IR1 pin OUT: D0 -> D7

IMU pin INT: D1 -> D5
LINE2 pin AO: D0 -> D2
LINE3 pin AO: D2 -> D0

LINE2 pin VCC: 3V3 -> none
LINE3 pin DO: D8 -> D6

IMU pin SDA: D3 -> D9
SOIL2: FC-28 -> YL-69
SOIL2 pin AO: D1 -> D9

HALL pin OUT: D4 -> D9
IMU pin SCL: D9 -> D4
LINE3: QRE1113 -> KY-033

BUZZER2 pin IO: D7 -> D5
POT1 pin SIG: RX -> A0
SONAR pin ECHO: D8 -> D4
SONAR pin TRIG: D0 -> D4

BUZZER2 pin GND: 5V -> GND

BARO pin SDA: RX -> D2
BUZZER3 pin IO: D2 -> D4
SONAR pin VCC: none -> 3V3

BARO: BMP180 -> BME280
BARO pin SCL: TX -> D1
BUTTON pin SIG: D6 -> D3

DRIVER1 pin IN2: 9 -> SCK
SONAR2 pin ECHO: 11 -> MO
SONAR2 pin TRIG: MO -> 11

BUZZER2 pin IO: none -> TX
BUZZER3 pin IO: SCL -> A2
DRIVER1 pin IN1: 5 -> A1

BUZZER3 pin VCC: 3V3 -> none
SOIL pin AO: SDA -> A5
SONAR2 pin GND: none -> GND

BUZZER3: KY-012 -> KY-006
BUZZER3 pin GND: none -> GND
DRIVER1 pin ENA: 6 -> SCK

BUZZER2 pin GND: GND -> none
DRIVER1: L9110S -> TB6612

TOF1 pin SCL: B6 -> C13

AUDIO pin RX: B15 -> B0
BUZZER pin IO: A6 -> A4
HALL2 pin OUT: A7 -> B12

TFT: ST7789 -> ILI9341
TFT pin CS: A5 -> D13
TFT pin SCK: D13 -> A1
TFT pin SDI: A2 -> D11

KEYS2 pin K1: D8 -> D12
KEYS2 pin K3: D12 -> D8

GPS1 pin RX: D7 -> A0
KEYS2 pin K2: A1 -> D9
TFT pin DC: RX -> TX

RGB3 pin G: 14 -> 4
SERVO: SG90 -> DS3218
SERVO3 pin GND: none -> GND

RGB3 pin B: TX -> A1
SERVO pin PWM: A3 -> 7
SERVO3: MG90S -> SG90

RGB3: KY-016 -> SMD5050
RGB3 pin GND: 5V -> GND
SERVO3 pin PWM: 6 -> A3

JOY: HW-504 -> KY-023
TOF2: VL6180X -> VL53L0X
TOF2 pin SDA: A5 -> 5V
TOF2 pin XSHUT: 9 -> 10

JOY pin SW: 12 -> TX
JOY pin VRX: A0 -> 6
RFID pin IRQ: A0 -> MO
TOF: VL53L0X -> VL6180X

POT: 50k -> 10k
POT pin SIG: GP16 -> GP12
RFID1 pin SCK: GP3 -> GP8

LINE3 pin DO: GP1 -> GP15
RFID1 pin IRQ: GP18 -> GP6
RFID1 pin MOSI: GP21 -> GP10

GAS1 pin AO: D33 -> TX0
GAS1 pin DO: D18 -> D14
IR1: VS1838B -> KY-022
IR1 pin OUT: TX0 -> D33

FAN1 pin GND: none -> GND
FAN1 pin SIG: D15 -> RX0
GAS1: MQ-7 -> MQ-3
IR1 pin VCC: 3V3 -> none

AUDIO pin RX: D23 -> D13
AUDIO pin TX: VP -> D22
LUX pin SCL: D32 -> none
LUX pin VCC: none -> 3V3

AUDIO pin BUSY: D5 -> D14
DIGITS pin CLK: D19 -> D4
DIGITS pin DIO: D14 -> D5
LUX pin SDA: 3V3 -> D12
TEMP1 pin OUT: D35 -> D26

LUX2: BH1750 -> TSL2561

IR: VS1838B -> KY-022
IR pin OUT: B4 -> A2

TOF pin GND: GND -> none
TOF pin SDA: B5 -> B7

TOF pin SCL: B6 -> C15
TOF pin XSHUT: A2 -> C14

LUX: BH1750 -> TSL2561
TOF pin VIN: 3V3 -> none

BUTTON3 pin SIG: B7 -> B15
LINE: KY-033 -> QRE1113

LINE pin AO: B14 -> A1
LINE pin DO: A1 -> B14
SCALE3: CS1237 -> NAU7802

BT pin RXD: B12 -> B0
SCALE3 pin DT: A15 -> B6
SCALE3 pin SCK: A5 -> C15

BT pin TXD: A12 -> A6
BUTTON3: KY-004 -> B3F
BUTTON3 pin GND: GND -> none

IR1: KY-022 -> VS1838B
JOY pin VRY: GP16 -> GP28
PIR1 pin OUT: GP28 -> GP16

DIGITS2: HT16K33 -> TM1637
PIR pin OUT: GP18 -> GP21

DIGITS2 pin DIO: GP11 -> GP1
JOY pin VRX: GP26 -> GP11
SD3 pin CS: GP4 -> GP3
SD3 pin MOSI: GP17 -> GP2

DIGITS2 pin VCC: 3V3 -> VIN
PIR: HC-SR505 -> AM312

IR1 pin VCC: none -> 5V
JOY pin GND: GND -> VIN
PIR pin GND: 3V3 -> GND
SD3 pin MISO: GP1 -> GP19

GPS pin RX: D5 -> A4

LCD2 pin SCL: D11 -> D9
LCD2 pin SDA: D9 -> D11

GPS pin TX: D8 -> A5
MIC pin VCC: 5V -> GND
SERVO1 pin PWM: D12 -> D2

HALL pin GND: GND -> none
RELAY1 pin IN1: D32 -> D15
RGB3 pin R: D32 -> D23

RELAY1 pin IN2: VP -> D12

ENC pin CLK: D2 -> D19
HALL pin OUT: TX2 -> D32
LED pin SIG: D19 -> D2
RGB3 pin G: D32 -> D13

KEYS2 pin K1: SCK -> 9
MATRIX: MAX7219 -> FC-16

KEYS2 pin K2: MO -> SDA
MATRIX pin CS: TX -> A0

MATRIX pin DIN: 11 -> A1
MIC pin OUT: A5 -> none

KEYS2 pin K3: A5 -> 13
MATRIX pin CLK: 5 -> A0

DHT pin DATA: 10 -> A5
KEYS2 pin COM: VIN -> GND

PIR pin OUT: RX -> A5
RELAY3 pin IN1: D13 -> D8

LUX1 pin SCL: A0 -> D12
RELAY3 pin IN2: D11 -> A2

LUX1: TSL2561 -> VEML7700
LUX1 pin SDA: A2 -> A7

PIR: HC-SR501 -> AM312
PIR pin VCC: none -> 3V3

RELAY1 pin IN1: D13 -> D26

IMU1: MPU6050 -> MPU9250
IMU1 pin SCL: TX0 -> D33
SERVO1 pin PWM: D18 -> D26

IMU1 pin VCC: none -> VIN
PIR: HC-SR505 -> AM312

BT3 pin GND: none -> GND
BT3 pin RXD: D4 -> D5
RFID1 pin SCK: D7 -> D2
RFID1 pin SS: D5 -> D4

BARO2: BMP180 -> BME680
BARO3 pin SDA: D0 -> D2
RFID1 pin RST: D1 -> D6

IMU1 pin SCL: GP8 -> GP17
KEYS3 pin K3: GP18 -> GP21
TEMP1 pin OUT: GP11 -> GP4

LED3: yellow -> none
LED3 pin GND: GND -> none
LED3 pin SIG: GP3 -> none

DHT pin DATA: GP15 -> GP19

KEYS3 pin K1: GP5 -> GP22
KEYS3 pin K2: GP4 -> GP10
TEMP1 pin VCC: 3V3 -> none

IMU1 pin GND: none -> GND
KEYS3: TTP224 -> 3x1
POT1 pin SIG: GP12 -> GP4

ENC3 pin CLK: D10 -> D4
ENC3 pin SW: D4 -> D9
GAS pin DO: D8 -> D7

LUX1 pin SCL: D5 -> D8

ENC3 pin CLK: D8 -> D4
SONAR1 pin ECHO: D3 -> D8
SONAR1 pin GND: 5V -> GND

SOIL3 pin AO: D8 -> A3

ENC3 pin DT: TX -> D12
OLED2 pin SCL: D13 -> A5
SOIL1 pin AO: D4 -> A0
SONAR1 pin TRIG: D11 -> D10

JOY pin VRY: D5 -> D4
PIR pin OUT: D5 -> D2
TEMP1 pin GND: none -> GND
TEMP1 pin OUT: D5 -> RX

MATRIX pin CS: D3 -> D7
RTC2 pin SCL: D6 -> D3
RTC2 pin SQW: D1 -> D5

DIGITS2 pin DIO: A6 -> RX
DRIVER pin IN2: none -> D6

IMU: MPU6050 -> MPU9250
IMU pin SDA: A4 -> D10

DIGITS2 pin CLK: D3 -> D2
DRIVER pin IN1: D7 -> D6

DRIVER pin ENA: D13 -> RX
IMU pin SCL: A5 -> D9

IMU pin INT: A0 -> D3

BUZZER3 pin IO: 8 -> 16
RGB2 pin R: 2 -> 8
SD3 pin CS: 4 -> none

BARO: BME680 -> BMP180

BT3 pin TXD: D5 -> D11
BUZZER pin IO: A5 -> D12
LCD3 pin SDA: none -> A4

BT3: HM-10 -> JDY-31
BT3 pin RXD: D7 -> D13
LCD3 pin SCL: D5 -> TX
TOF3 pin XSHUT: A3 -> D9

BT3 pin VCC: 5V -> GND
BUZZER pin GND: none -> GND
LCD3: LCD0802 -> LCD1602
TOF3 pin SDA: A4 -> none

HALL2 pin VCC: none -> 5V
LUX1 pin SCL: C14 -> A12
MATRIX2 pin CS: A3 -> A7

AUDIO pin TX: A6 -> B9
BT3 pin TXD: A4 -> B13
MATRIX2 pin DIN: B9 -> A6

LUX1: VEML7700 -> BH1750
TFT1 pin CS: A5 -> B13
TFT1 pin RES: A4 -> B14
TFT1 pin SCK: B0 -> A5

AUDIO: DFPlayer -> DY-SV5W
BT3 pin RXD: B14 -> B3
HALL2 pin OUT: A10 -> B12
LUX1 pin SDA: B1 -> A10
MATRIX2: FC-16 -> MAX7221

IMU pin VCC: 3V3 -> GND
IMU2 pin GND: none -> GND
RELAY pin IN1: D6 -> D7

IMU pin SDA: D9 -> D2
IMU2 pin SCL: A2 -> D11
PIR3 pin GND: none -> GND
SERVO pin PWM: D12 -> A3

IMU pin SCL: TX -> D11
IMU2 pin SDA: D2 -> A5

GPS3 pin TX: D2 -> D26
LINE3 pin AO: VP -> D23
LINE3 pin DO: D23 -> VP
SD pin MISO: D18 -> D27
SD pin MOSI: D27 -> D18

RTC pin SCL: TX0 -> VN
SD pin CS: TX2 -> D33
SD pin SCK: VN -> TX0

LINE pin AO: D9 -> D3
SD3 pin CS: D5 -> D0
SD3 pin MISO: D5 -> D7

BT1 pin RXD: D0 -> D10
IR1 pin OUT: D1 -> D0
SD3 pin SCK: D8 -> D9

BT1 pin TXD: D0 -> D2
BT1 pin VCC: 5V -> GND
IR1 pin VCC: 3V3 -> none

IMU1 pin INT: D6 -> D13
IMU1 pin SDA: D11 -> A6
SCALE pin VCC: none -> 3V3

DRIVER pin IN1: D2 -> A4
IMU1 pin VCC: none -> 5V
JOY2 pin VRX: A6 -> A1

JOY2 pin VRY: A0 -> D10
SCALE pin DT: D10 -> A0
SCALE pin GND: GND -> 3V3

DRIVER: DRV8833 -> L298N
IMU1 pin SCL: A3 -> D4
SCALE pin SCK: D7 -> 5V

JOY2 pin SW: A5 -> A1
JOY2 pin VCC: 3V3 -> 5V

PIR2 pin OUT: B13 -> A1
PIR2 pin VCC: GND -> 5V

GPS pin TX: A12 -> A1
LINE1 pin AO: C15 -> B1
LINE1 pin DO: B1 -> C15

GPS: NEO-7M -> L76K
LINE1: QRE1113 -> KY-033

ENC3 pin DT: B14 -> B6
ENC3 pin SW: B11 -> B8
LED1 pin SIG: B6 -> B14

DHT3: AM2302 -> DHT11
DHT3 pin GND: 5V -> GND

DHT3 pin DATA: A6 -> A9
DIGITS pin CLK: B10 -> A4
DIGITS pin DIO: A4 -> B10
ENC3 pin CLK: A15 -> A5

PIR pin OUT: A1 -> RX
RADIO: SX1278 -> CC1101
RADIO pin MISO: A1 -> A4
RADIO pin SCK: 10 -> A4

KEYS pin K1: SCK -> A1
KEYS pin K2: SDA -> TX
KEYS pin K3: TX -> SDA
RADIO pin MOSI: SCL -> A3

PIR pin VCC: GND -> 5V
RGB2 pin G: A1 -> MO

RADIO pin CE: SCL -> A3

# [TASK OBJECTIVE]
Through the line that holds "TOF pin XSHUT: A2 -> C14", repeat the material above exactly, starting at its first line.

# [RESULT FOR THIS EXERCISE]
IR1 pin OUT: D0 -> D7

IMU pin INT: D1 -> D5
LINE2 pin AO: D0 -> D2
LINE3 pin AO: D2 -> D0

LINE2 pin VCC: 3V3 -> none
LINE3 pin DO: D8 -> D6

IMU pin SDA: D3 -> D9
SOIL2: FC-28 -> YL-69
SOIL2 pin AO: D1 -> D9

HALL pin OUT: D4 -> D9
IMU pin SCL: D9 -> D4
LINE3: QRE1113 -> KY-033

BUZZER2 pin IO: D7 -> D5
POT1 pin SIG: RX -> A0
SONAR pin ECHO: D8 -> D4
SONAR pin TRIG: D0 -> D4

BUZZER2 pin GND: 5V -> GND

BARO pin SDA: RX -> D2
BUZZER3 pin IO: D2 -> D4
SONAR pin VCC: none -> 3V3

BARO: BMP180 -> BME280
BARO pin SCL: TX -> D1
BUTTON pin SIG: D6 -> D3

DRIVER1 pin IN2: 9 -> SCK
SONAR2 pin ECHO: 11 -> MO
SONAR2 pin TRIG: MO -> 11

BUZZER2 pin IO: none -> TX
BUZZER3 pin IO: SCL -> A2
DRIVER1 pin IN1: 5 -> A1

BUZZER3 pin VCC: 3V3 -> none
SOIL pin AO: SDA -> A5
SONAR2 pin GND: none -> GND

BUZZER3: KY-012 -> KY-006
BUZZER3 pin GND: none -> GND
DRIVER1 pin ENA: 6 -> SCK

BUZZER2 pin GND: GND -> none
DRIVER1: L9110S -> TB6612

TOF1 pin SCL: B6 -> C13

AUDIO pin RX: B15 -> B0
BUZZER pin IO: A6 -> A4
HALL2 pin OUT: A7 -> B12

TFT: ST7789 -> ILI9341
TFT pin CS: A5 -> D13
TFT pin SCK: D13 -> A1
TFT pin SDI: A2 -> D11

KEYS2 pin K1: D8 -> D12
KEYS2 pin K3: D12 -> D8

GPS1 pin RX: D7 -> A0
KEYS2 pin K2: A1 -> D9
TFT pin DC: RX -> TX

RGB3 pin G: 14 -> 4
SERVO: SG90 -> DS3218
SERVO3 pin GND: none -> GND

RGB3 pin B: TX -> A1
SERVO pin PWM: A3 -> 7
SERVO3: MG90S -> SG90

RGB3: KY-016 -> SMD5050
RGB3 pin GND: 5V -> GND
SERVO3 pin PWM: 6 -> A3

JOY: HW-504 -> KY-023
TOF2: VL6180X -> VL53L0X
TOF2 pin SDA: A5 -> 5V
TOF2 pin XSHUT: 9 -> 10

JOY pin SW: 12 -> TX
JOY pin VRX: A0 -> 6
RFID pin IRQ: A0 -> MO
TOF: VL53L0X -> VL6180X

POT: 50k -> 10k
POT pin SIG: GP16 -> GP12
RFID1 pin SCK: GP3 -> GP8

LINE3 pin DO: GP1 -> GP15
RFID1 pin IRQ: GP18 -> GP6
RFID1 pin MOSI: GP21 -> GP10

GAS1 pin AO: D33 -> TX0
GAS1 pin DO: D18 -> D14
IR1: VS1838B -> KY-022
IR1 pin OUT: TX0 -> D33

FAN1 pin GND: none -> GND
FAN1 pin SIG: D15 -> RX0
GAS1: MQ-7 -> MQ-3
IR1 pin VCC: 3V3 -> none

AUDIO pin RX: D23 -> D13
AUDIO pin TX: VP -> D22
LUX pin SCL: D32 -> none
LUX pin VCC: none -> 3V3

AUDIO pin BUSY: D5 -> D14
DIGITS pin CLK: D19 -> D4
DIGITS pin DIO: D14 -> D5
LUX pin SDA: 3V3 -> D12
TEMP1 pin OUT: D35 -> D26

LUX2: BH1750 -> TSL2561

IR: VS1838B -> KY-022
IR pin OUT: B4 -> A2

TOF pin GND: GND -> none
TOF pin SDA: B5 -> B7

TOF pin SCL: B6 -> C15
TOF pin XSHUT: A2 -> C14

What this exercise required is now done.